--- RECORDS FOR THIS TASK Enclosed Below ---
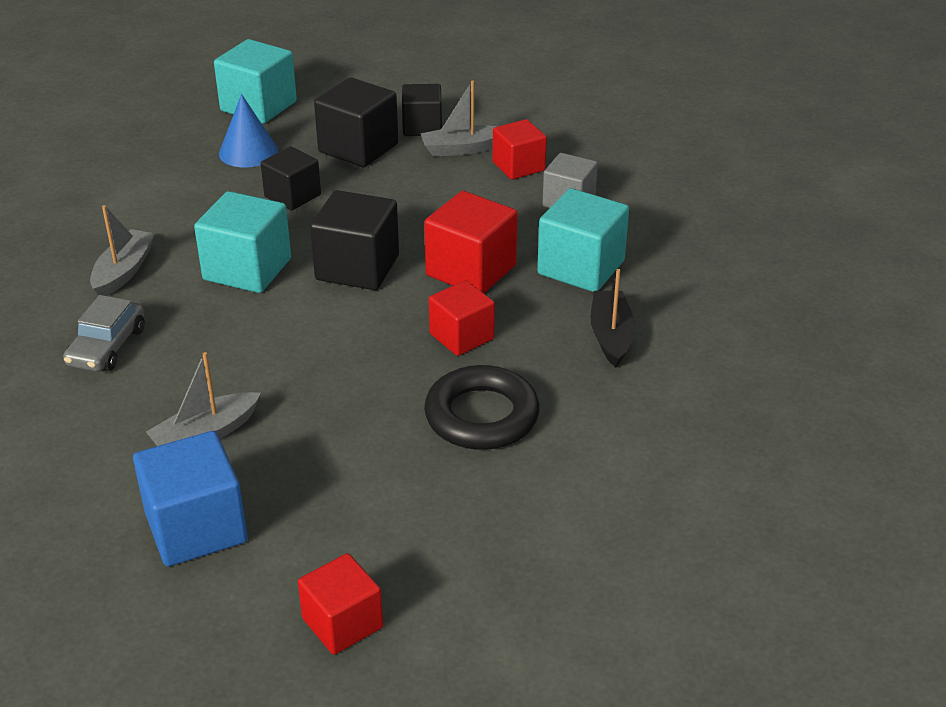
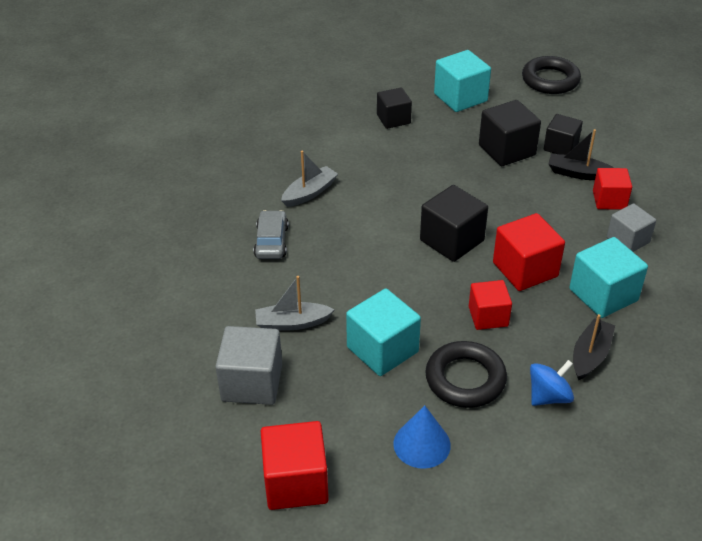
camera: 30 degrees right, 5 degrees up
(107, 347) = (271, 241): grey car -> grey car turned 135 degrees clockwise
(196, 527) = (252, 383): blue cube -> grey cube
(247, 269) = (383, 217): turquoise cube -> turquoise cube (382, 349)
(248, 152) = (434, 130): blue cone -> blue cone (422, 444)
(292, 196) = (442, 173): black cube -> black cube (393, 119)
(342, 623) = (296, 482): red cube -> red cube, size x1.51
(360, 59) = (550, 80): none -> black ring
(463, 149) = (578, 173): grey boat -> black boat
(594, 397) = (548, 396): none -> blue spinning top

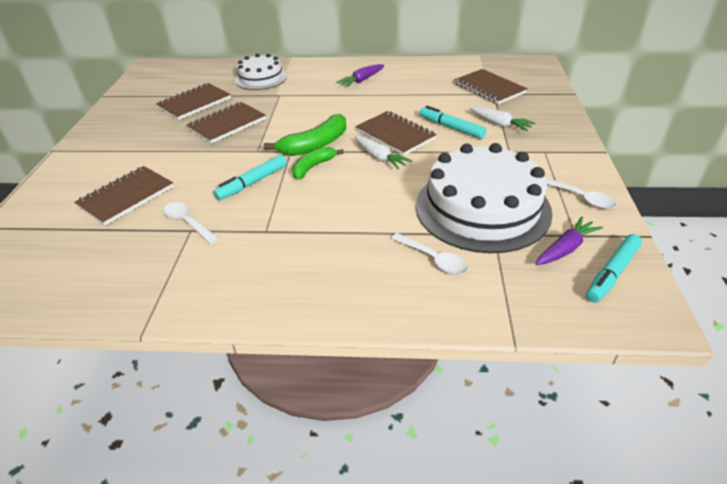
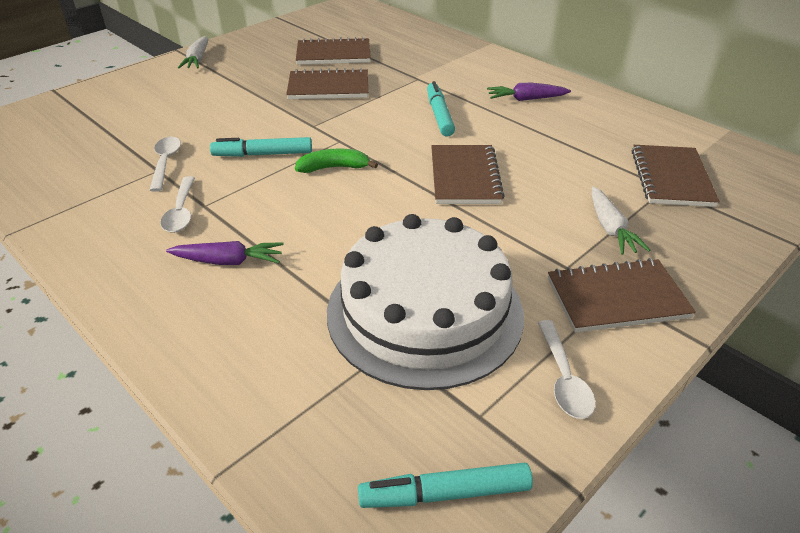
camera: 40 degrees right, 0 degrees up
(126, 197) = (162, 115): brown notebook -> brown notebook (617, 298)
(261, 78) = (427, 54): white cake -> none
(315, 145) = (370, 146): green banana -> none
(379, 158) = (409, 193): white carrot -> white carrot (197, 59)
(433, 259) = (289, 330): white spoon -> white spoon (181, 212)
(451, 128) = (541, 201): turquoise marker -> turquoise marker (439, 115)
(565, 249) = (439, 423): purple carrot -> purple carrot (228, 261)

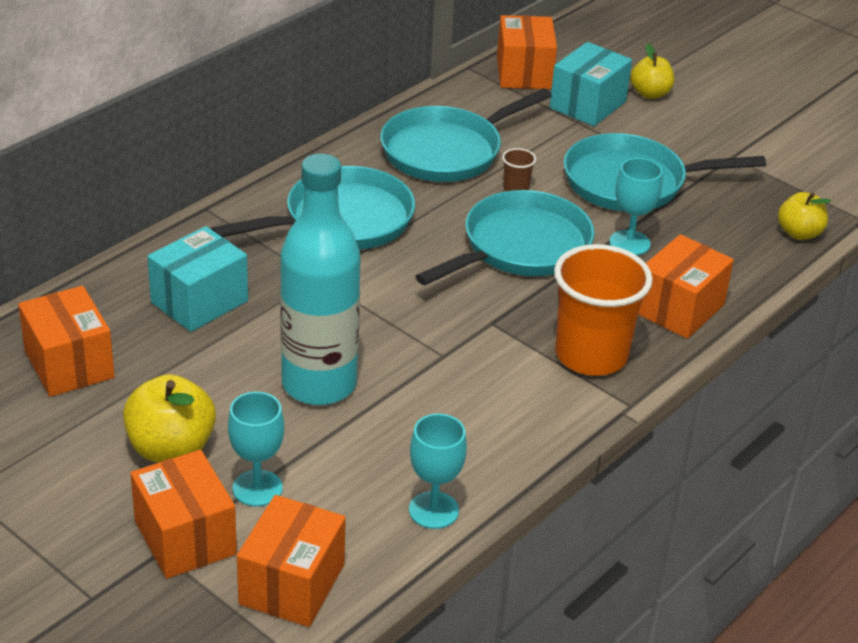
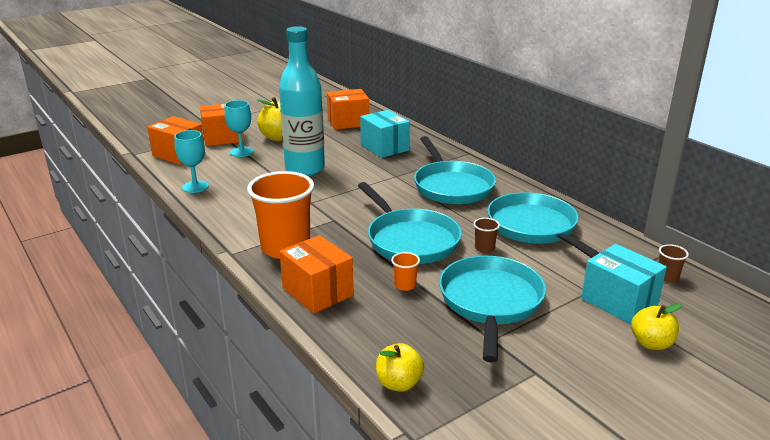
camera: 105 degrees right, 10 degrees down
(524, 73) = (667, 277): orange box -> brown cup
(629, 243) = (405, 285): turquoise goblet -> orange cup

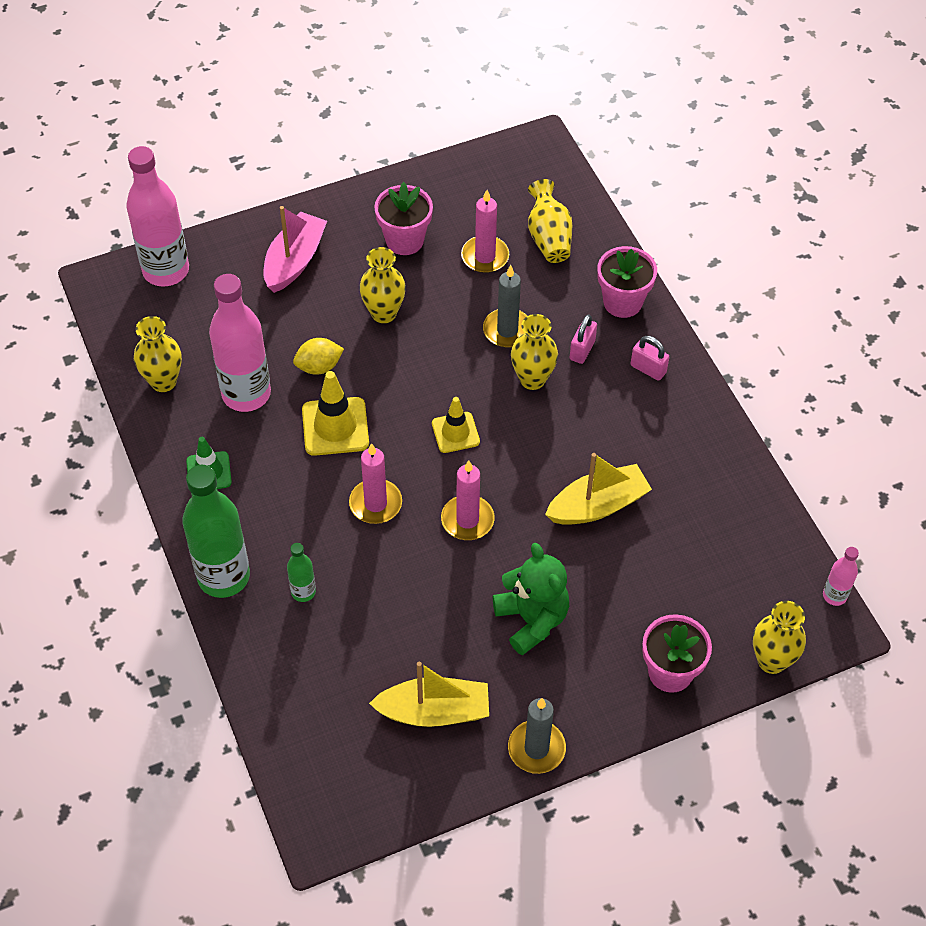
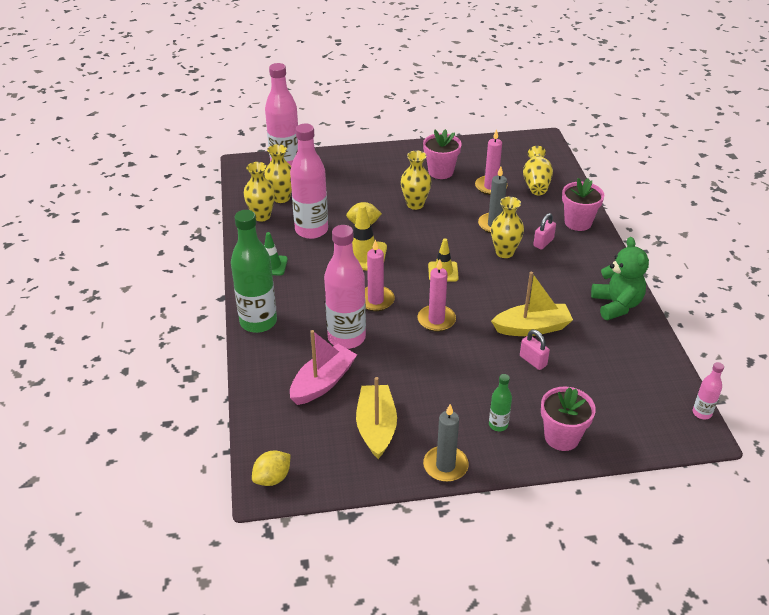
camera: 15 degrees right, 15 degrees down
(294, 261) = (367, 171): pink boat -> pink boat (323, 382)
(303, 592) = (308, 340): green bottle -> green bottle (498, 425)
(324, 818) = (272, 478): none -> yellow lemon
(354, 577) = (346, 338): none -> pink bottle
(434, 711) = (376, 427): yellow boat -> yellow boat turned 105 degrees counterclockwise
(532, 620) = (465, 385): green teddy bear -> green teddy bear (616, 305)
(648, 369) = (587, 259): pink padlock -> pink padlock (533, 361)
(771, 661) = (643, 445): yellow vase -> yellow vase (281, 198)

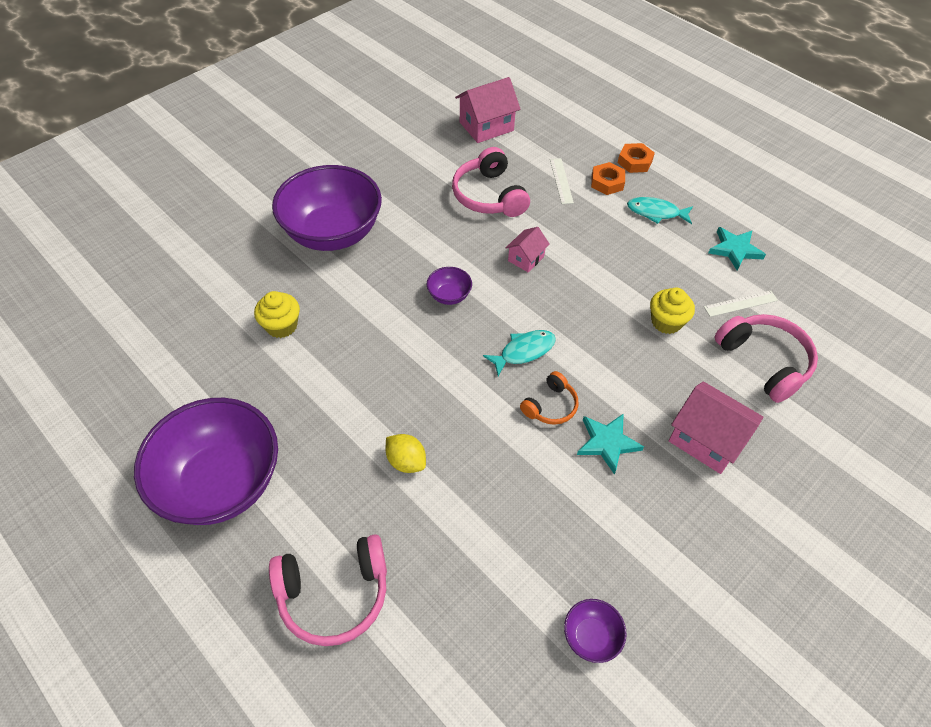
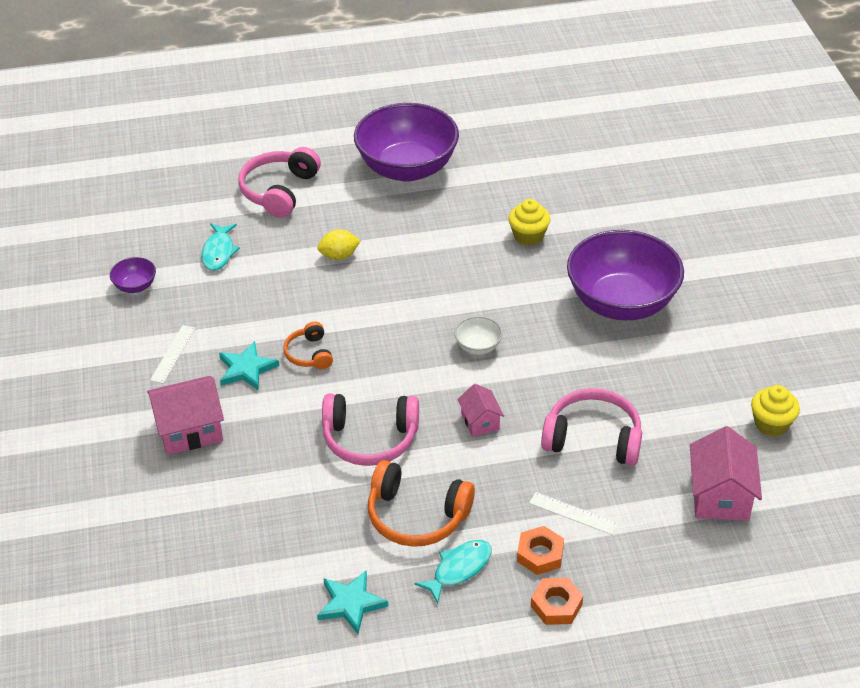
camera: 125 degrees right, 10 degrees down
(449, 295) = (478, 346): purple bowl -> white bowl
(524, 351) = (375, 365): turquoise fish -> turquoise fish (219, 252)
(639, 252) = (416, 516): none -> orange headphones
(666, 322) = (317, 481): yellow cupcake -> yellow cupcake (771, 424)
(740, 303) = (285, 555): white ruler -> white ruler (173, 354)
(764, 362) = (213, 523): pink headphones -> pink headphones (370, 439)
--- End of Enclosed RECORDS FOR THIS TASK ---
REQUIRED WORK ▸ Your answer must be an exact repeat of all the records, minus the pictures.

RESPONSE AREA ▸
camera: 30 degrees right, 5 degrees up
(107, 347) = (271, 241): grey car -> grey car turned 135 degrees clockwise
(196, 527) = (252, 383): blue cube -> grey cube
(247, 269) = (383, 217): turquoise cube -> turquoise cube (382, 349)
(248, 152) = (434, 130): blue cone -> blue cone (422, 444)
(292, 196) = (442, 173): black cube -> black cube (393, 119)
(342, 623) = (296, 482): red cube -> red cube, size x1.51
(360, 59) = (550, 80): none -> black ring
(463, 149) = (578, 173): grey boat -> black boat
(594, 397) = (548, 396): none -> blue spinning top

camera: 40 degrees right, 0 degrees up
(126, 197) = (162, 115): brown notebook -> brown notebook (617, 298)
(261, 78) = (427, 54): white cake -> none
(315, 145) = (370, 146): green banana -> none
(379, 158) = (409, 193): white carrot -> white carrot (197, 59)
(433, 259) = (289, 330): white spoon -> white spoon (181, 212)
(451, 128) = (541, 201): turquoise marker -> turquoise marker (439, 115)
(565, 249) = (439, 423): purple carrot -> purple carrot (228, 261)

camera: 105 degrees right, 10 degrees down
(524, 73) = (667, 277): orange box -> brown cup
(629, 243) = (405, 285): turquoise goblet -> orange cup

camera: 15 degrees right, 15 degrees down
(294, 261) = (367, 171): pink boat -> pink boat (323, 382)
(303, 592) = (308, 340): green bottle -> green bottle (498, 425)
(324, 818) = (272, 478): none -> yellow lemon
(354, 577) = (346, 338): none -> pink bottle
(434, 711) = (376, 427): yellow boat -> yellow boat turned 105 degrees counterclockwise
(532, 620) = (465, 385): green teddy bear -> green teddy bear (616, 305)
(648, 369) = (587, 259): pink padlock -> pink padlock (533, 361)
(771, 661) = (643, 445): yellow vase -> yellow vase (281, 198)

camera: 125 degrees right, 10 degrees down
(449, 295) = (478, 346): purple bowl -> white bowl
(524, 351) = (375, 365): turquoise fish -> turquoise fish (219, 252)
(639, 252) = (416, 516): none -> orange headphones
(666, 322) = (317, 481): yellow cupcake -> yellow cupcake (771, 424)
(740, 303) = (285, 555): white ruler -> white ruler (173, 354)
(764, 362) = (213, 523): pink headphones -> pink headphones (370, 439)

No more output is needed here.